• Your objective: Leave every picture out, and print the full listing again exactly.

• Records to process:
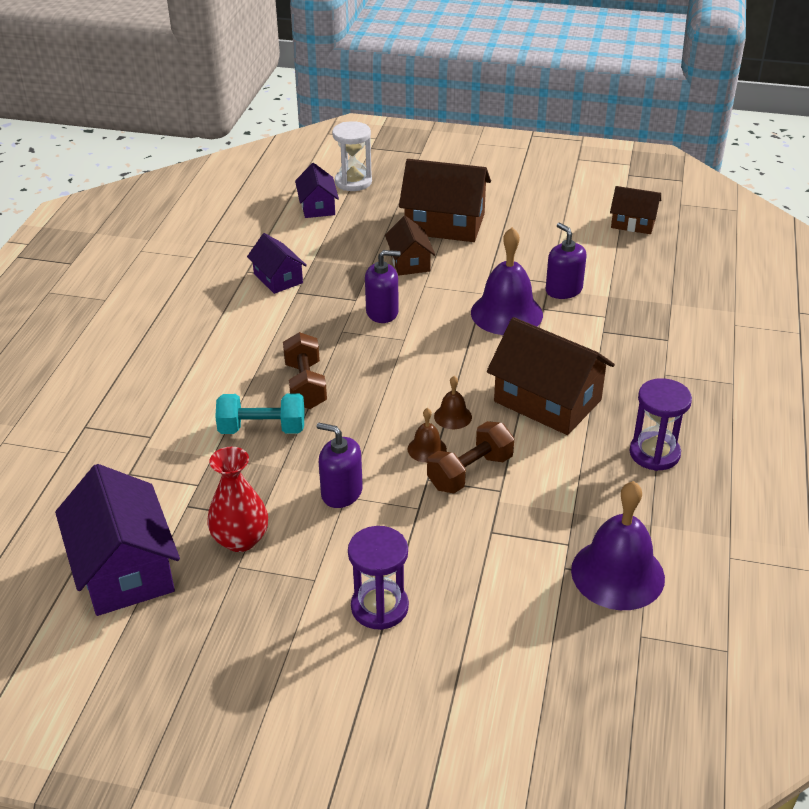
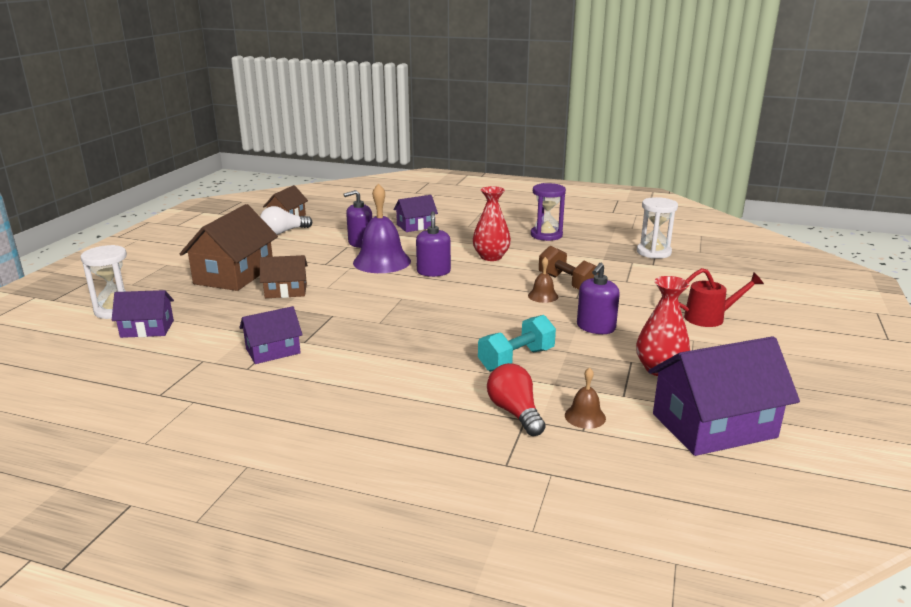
camera: 85 degrees left, 15 degrees down
(162, 430) = (515, 412): none -> red light bulb
(262, 429) = (516, 359): turquoise dumbbell -> turquoise dumbbell turned 45 degrees clockwise
(305, 385) = (456, 339): brown dumbbell -> none
(379, 607) = (710, 318): purple hourglass -> red watering can
(382, 312) = (358, 304): purple soap dispenser -> purple soap dispenser (433, 272)
(453, 416) = (505, 286): brown bell -> brown bell (585, 416)
(547, 400) = (491, 257): brown house -> red vase
(581, 230) = (284, 232): none -> white light bulb
(617, 574) = (653, 252): purple bell -> white hourglass
(644, 327) = (416, 226): none -> purple house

• Solution to this problem:
camera: 85 degrees left, 15 degrees down
(162, 430) = (515, 412): none -> red light bulb
(262, 429) = (516, 359): turquoise dumbbell -> turquoise dumbbell turned 45 degrees clockwise
(305, 385) = (456, 339): brown dumbbell -> none
(379, 607) = (710, 318): purple hourglass -> red watering can
(382, 312) = (358, 304): purple soap dispenser -> purple soap dispenser (433, 272)
(453, 416) = (505, 286): brown bell -> brown bell (585, 416)
(547, 400) = (491, 257): brown house -> red vase
(581, 230) = (284, 232): none -> white light bulb
(617, 574) = (653, 252): purple bell -> white hourglass
(644, 327) = (416, 226): none -> purple house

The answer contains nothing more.